Start of Data
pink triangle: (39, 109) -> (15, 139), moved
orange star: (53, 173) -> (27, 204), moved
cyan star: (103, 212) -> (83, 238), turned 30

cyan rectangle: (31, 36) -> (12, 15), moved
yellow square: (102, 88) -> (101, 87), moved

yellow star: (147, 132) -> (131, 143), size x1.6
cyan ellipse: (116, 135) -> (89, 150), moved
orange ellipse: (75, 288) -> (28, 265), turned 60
End of Data
Start of Data
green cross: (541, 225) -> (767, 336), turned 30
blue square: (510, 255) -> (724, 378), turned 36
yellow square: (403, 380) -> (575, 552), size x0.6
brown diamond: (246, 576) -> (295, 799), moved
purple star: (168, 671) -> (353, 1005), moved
End of Data
Start of Data
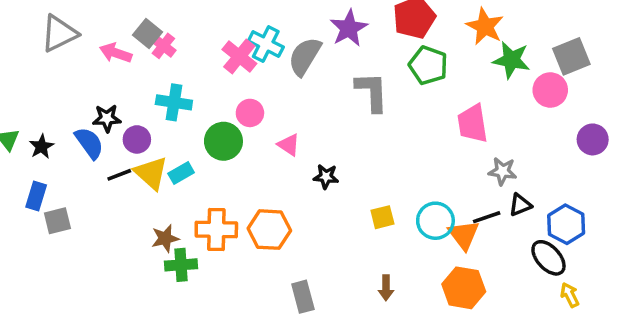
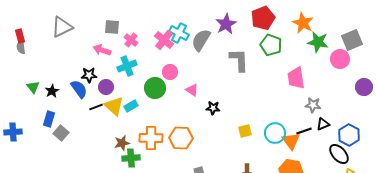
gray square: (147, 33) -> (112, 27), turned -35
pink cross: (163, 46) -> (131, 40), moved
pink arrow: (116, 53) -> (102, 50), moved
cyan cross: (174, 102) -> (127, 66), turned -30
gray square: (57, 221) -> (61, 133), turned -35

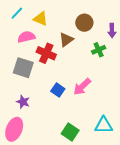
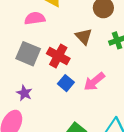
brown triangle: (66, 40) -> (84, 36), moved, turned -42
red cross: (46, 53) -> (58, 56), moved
End of Data
Instructions for the task — Read through the entries, then copy every line where the string "gray" is found.

Answer box —
gray square: (147, 33) -> (112, 27), turned -35
gray square: (57, 221) -> (61, 133), turned -35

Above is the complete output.